PROVIDED INFORMATION →
================================

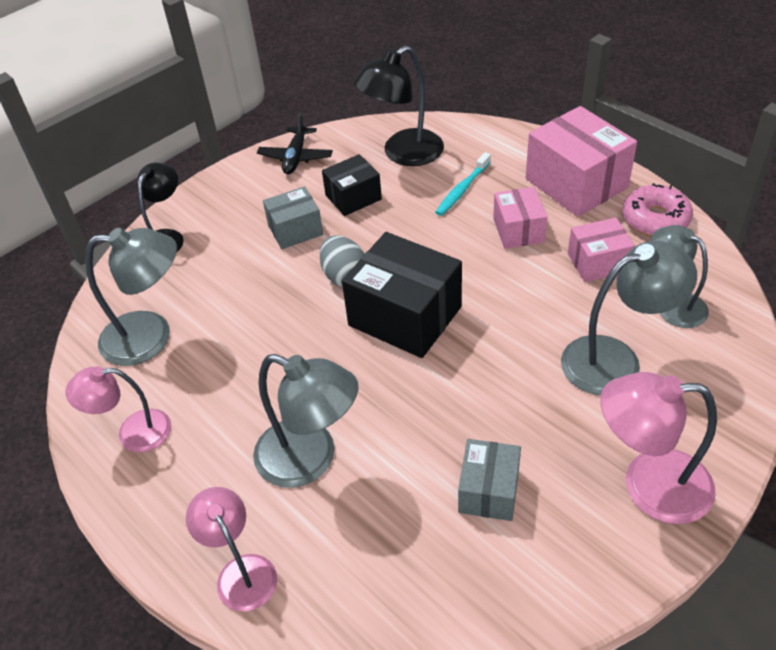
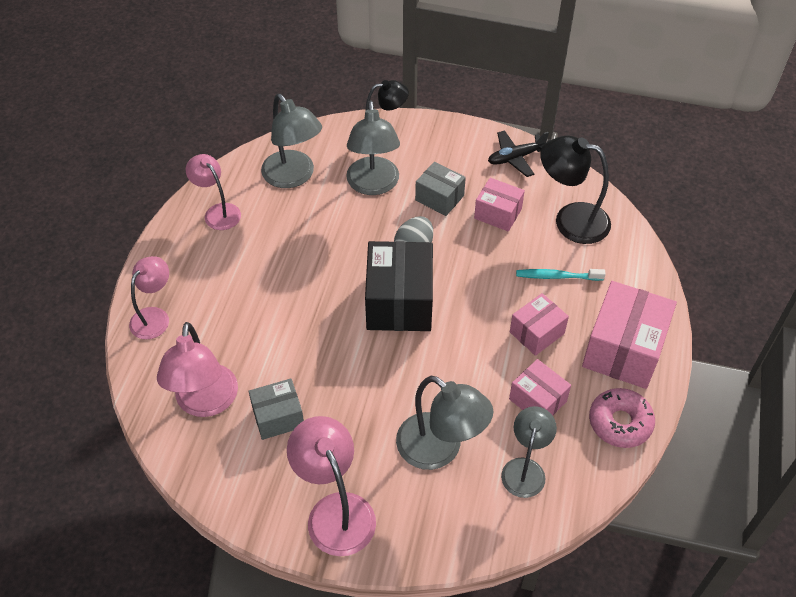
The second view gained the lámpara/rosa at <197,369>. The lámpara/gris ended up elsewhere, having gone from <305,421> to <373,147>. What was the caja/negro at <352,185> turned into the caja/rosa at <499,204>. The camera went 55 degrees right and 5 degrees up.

================================

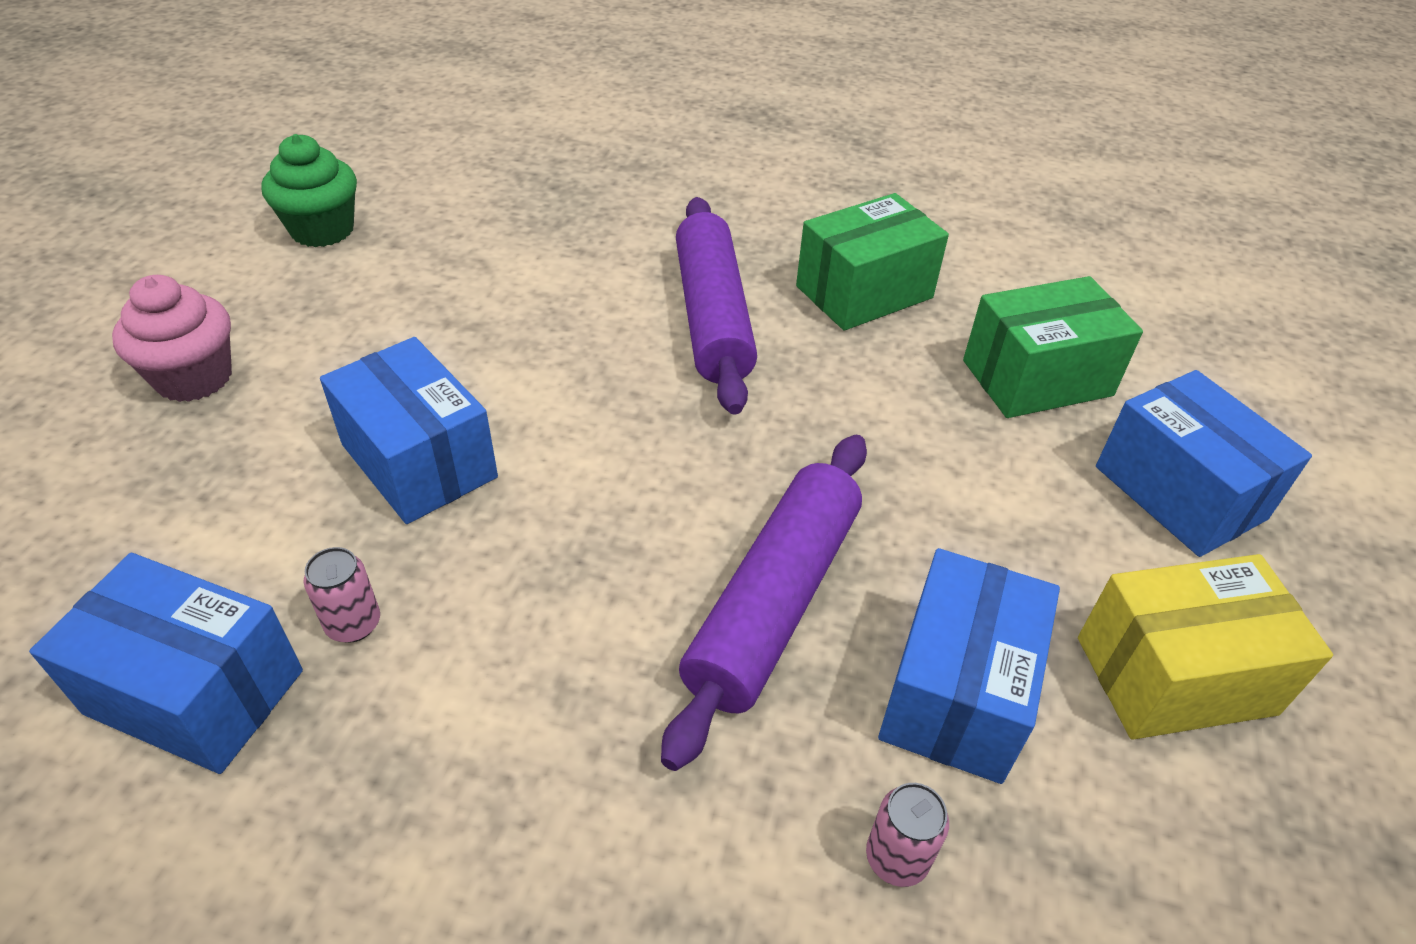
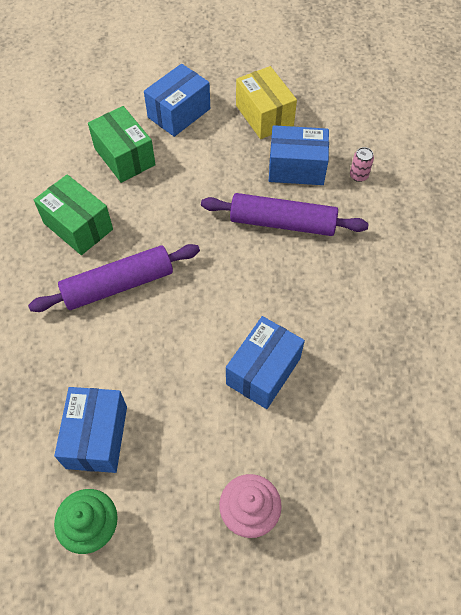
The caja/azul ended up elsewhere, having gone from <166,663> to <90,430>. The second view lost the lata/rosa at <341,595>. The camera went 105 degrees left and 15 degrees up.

================================

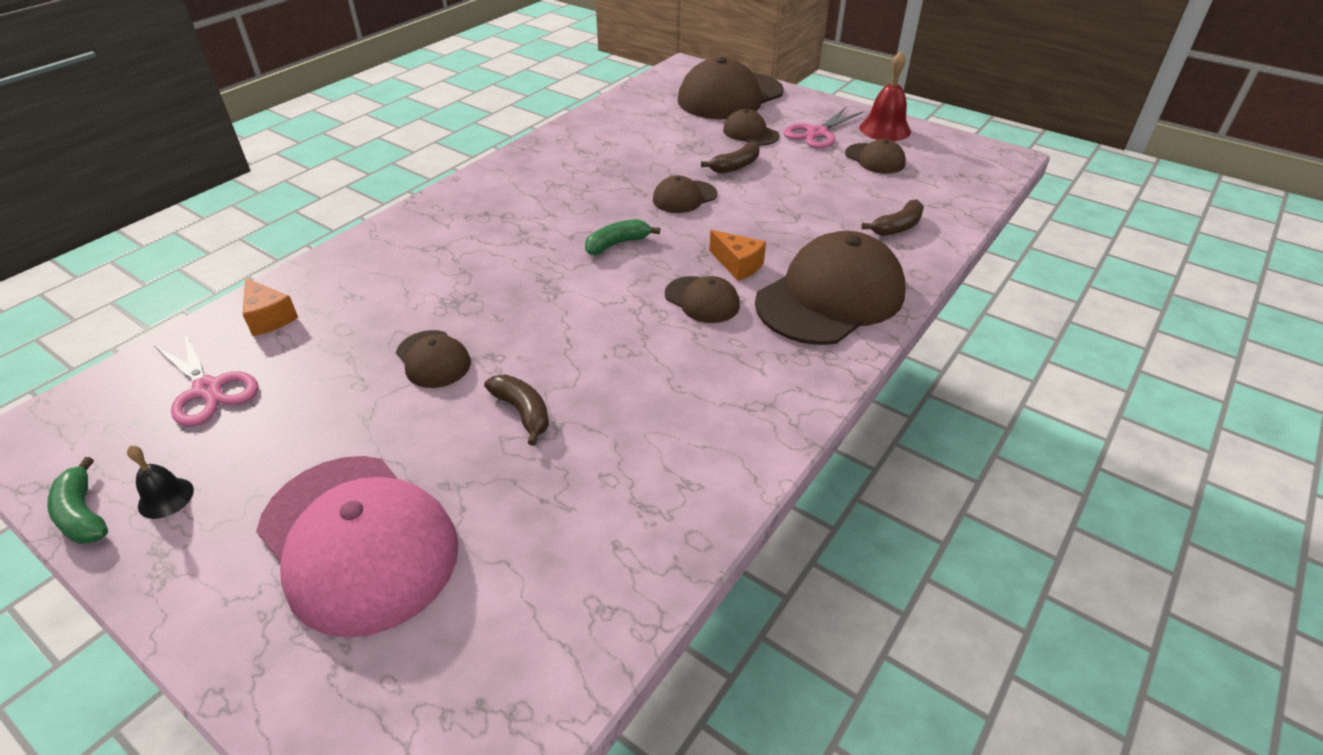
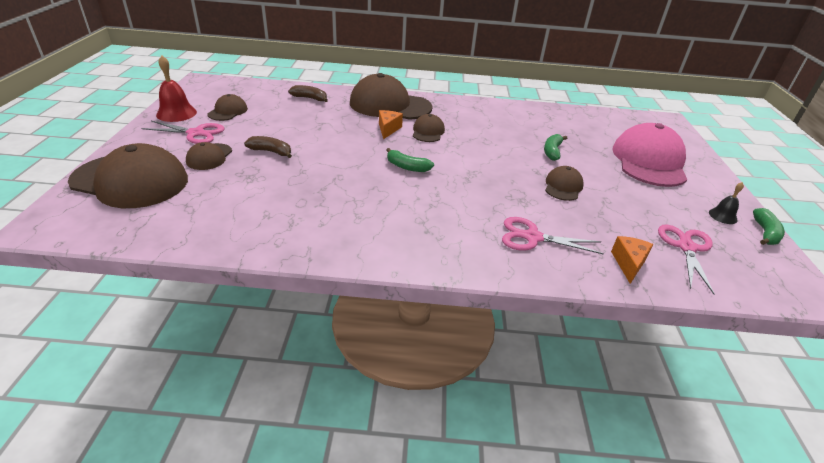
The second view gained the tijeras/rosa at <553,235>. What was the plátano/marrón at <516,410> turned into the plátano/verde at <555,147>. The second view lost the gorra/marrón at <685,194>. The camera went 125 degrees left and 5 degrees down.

================================

ACTIVITY → Whenever "caja" occurs in a line of the entries, copy that line.

ANSWER SPACE →
The second view gained the lámpara/rosa at <197,369>. The lámpara/gris ended up elsewhere, having gone from <305,421> to <373,147>. What was the caja/negro at <352,185> turned into the caja/rosa at <499,204>. The camera went 55 degrees right and 5 degrees up.
The caja/azul ended up elsewhere, having gone from <166,663> to <90,430>. The second view lost the lata/rosa at <341,595>. The camera went 105 degrees left and 15 degrees up.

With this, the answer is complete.